#### [Given records]
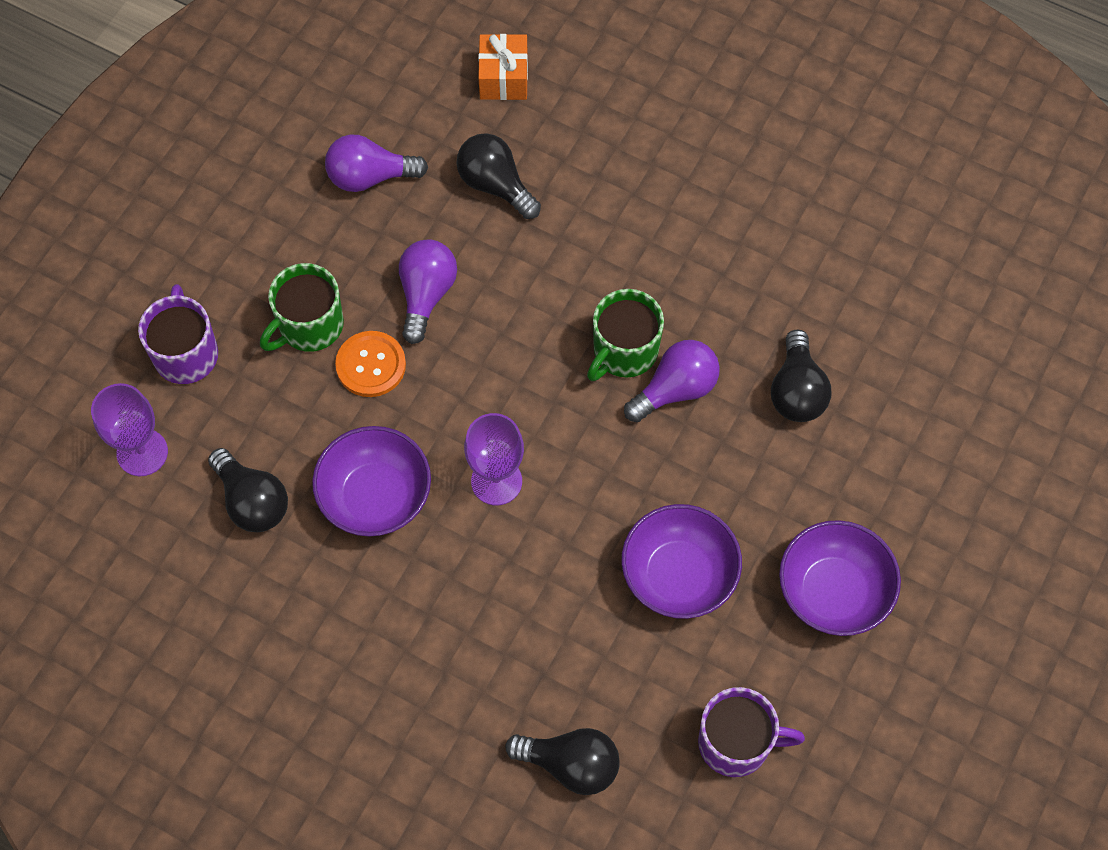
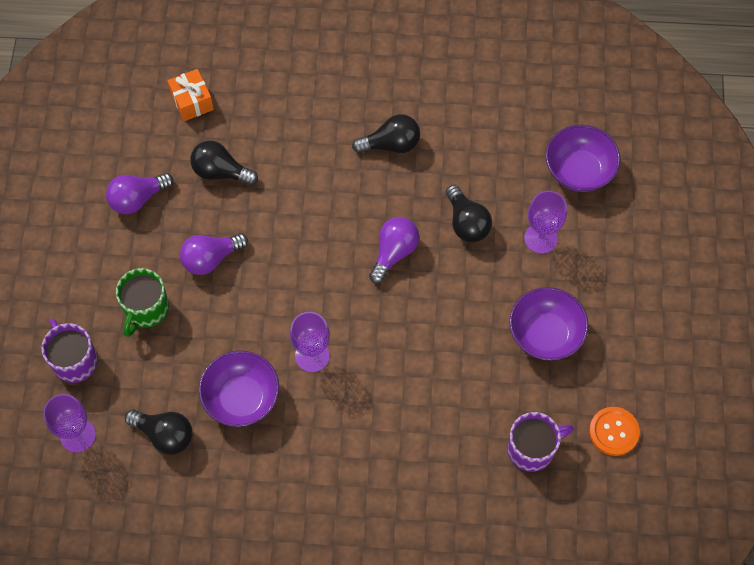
camera: 25 degrees left, 0 degrees up
(371, 365) = (197, 317): orange button -> orange button (613, 432)
(426, 295) = (211, 258): purple light bulb -> purple light bulb turned 105 degrees counterclockwise
(570, 764) = (441, 507): black light bulb -> black light bulb (391, 144)
(624, 351) = (351, 242): green mug -> none
(678, 575) = (450, 364): purple bowl -> purple bowl (579, 170)
(891, 456) = (540, 238): none -> purple goblet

#### [Your objective]
Pictures stay out; everything else in the listing above is to be repeated exactly.

#### [Result]
camera: 25 degrees left, 0 degrees up
(371, 365) = (197, 317): orange button -> orange button (613, 432)
(426, 295) = (211, 258): purple light bulb -> purple light bulb turned 105 degrees counterclockwise
(570, 764) = (441, 507): black light bulb -> black light bulb (391, 144)
(624, 351) = (351, 242): green mug -> none
(678, 575) = (450, 364): purple bowl -> purple bowl (579, 170)
(891, 456) = (540, 238): none -> purple goblet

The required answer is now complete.